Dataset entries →
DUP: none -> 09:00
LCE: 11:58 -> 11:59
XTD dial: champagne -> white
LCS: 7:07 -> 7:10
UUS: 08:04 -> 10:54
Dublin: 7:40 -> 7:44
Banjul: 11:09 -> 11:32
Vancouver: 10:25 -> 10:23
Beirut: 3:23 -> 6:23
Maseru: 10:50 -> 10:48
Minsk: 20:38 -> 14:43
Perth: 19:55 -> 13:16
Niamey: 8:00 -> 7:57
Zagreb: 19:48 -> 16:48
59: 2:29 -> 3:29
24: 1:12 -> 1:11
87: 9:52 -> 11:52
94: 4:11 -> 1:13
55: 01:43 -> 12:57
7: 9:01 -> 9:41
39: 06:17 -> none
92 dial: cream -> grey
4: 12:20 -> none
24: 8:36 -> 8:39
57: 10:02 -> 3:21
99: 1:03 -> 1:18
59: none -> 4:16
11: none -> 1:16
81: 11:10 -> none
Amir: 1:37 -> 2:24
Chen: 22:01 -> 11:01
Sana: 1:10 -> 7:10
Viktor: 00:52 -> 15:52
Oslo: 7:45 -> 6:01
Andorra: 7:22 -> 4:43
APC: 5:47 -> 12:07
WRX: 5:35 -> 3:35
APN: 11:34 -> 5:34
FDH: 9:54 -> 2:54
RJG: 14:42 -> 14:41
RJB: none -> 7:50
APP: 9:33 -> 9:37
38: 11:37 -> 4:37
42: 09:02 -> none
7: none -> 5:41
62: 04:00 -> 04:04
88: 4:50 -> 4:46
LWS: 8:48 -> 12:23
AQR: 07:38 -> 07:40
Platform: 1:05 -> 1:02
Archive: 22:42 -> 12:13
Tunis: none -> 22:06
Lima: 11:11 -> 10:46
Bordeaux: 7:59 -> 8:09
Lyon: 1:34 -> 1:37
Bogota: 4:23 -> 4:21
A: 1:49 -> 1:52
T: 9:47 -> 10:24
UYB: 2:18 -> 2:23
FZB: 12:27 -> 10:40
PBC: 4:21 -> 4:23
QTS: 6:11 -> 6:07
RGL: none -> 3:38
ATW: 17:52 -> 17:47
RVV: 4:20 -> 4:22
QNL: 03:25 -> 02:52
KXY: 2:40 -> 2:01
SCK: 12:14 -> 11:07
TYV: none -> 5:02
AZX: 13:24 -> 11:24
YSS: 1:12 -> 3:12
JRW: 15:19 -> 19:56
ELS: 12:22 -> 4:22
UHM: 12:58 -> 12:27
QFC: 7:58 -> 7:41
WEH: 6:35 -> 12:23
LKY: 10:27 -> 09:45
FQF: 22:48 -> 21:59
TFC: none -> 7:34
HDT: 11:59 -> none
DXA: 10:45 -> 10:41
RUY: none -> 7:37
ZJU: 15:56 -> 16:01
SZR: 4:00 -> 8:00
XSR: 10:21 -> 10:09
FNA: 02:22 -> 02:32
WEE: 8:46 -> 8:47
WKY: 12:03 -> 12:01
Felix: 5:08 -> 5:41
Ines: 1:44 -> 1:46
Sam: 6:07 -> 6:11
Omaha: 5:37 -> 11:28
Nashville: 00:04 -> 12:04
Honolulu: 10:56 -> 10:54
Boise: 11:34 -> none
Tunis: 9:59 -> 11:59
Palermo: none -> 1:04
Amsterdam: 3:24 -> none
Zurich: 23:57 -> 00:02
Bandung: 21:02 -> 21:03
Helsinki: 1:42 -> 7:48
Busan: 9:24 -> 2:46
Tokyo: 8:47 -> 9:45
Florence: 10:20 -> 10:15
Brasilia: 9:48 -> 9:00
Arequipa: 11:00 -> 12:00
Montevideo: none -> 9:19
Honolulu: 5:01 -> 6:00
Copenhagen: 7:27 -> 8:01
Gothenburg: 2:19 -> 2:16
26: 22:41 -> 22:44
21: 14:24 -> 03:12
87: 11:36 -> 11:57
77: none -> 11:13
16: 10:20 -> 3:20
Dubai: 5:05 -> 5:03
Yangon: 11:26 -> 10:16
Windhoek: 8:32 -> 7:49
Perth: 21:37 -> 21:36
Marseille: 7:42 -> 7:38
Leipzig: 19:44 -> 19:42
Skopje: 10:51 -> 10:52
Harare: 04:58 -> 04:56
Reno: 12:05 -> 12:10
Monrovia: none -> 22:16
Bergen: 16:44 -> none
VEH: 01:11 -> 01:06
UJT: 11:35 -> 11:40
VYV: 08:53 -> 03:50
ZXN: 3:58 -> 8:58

SHORT TASK → Reproduce every line of the records above word for word, from the first line to the last.

FULL RESPONSE →
DUP: none -> 09:00
LCE: 11:58 -> 11:59
XTD dial: champagne -> white
LCS: 7:07 -> 7:10
UUS: 08:04 -> 10:54
Dublin: 7:40 -> 7:44
Banjul: 11:09 -> 11:32
Vancouver: 10:25 -> 10:23
Beirut: 3:23 -> 6:23
Maseru: 10:50 -> 10:48
Minsk: 20:38 -> 14:43
Perth: 19:55 -> 13:16
Niamey: 8:00 -> 7:57
Zagreb: 19:48 -> 16:48
59: 2:29 -> 3:29
24: 1:12 -> 1:11
87: 9:52 -> 11:52
94: 4:11 -> 1:13
55: 01:43 -> 12:57
7: 9:01 -> 9:41
39: 06:17 -> none
92 dial: cream -> grey
4: 12:20 -> none
24: 8:36 -> 8:39
57: 10:02 -> 3:21
99: 1:03 -> 1:18
59: none -> 4:16
11: none -> 1:16
81: 11:10 -> none
Amir: 1:37 -> 2:24
Chen: 22:01 -> 11:01
Sana: 1:10 -> 7:10
Viktor: 00:52 -> 15:52
Oslo: 7:45 -> 6:01
Andorra: 7:22 -> 4:43
APC: 5:47 -> 12:07
WRX: 5:35 -> 3:35
APN: 11:34 -> 5:34
FDH: 9:54 -> 2:54
RJG: 14:42 -> 14:41
RJB: none -> 7:50
APP: 9:33 -> 9:37
38: 11:37 -> 4:37
42: 09:02 -> none
7: none -> 5:41
62: 04:00 -> 04:04
88: 4:50 -> 4:46
LWS: 8:48 -> 12:23
AQR: 07:38 -> 07:40
Platform: 1:05 -> 1:02
Archive: 22:42 -> 12:13
Tunis: none -> 22:06
Lima: 11:11 -> 10:46
Bordeaux: 7:59 -> 8:09
Lyon: 1:34 -> 1:37
Bogota: 4:23 -> 4:21
A: 1:49 -> 1:52
T: 9:47 -> 10:24
UYB: 2:18 -> 2:23
FZB: 12:27 -> 10:40
PBC: 4:21 -> 4:23
QTS: 6:11 -> 6:07
RGL: none -> 3:38
ATW: 17:52 -> 17:47
RVV: 4:20 -> 4:22
QNL: 03:25 -> 02:52
KXY: 2:40 -> 2:01
SCK: 12:14 -> 11:07
TYV: none -> 5:02
AZX: 13:24 -> 11:24
YSS: 1:12 -> 3:12
JRW: 15:19 -> 19:56
ELS: 12:22 -> 4:22
UHM: 12:58 -> 12:27
QFC: 7:58 -> 7:41
WEH: 6:35 -> 12:23
LKY: 10:27 -> 09:45
FQF: 22:48 -> 21:59
TFC: none -> 7:34
HDT: 11:59 -> none
DXA: 10:45 -> 10:41
RUY: none -> 7:37
ZJU: 15:56 -> 16:01
SZR: 4:00 -> 8:00
XSR: 10:21 -> 10:09
FNA: 02:22 -> 02:32
WEE: 8:46 -> 8:47
WKY: 12:03 -> 12:01
Felix: 5:08 -> 5:41
Ines: 1:44 -> 1:46
Sam: 6:07 -> 6:11
Omaha: 5:37 -> 11:28
Nashville: 00:04 -> 12:04
Honolulu: 10:56 -> 10:54
Boise: 11:34 -> none
Tunis: 9:59 -> 11:59
Palermo: none -> 1:04
Amsterdam: 3:24 -> none
Zurich: 23:57 -> 00:02
Bandung: 21:02 -> 21:03
Helsinki: 1:42 -> 7:48
Busan: 9:24 -> 2:46
Tokyo: 8:47 -> 9:45
Florence: 10:20 -> 10:15
Brasilia: 9:48 -> 9:00
Arequipa: 11:00 -> 12:00
Montevideo: none -> 9:19
Honolulu: 5:01 -> 6:00
Copenhagen: 7:27 -> 8:01
Gothenburg: 2:19 -> 2:16
26: 22:41 -> 22:44
21: 14:24 -> 03:12
87: 11:36 -> 11:57
77: none -> 11:13
16: 10:20 -> 3:20
Dubai: 5:05 -> 5:03
Yangon: 11:26 -> 10:16
Windhoek: 8:32 -> 7:49
Perth: 21:37 -> 21:36
Marseille: 7:42 -> 7:38
Leipzig: 19:44 -> 19:42
Skopje: 10:51 -> 10:52
Harare: 04:58 -> 04:56
Reno: 12:05 -> 12:10
Monrovia: none -> 22:16
Bergen: 16:44 -> none
VEH: 01:11 -> 01:06
UJT: 11:35 -> 11:40
VYV: 08:53 -> 03:50
ZXN: 3:58 -> 8:58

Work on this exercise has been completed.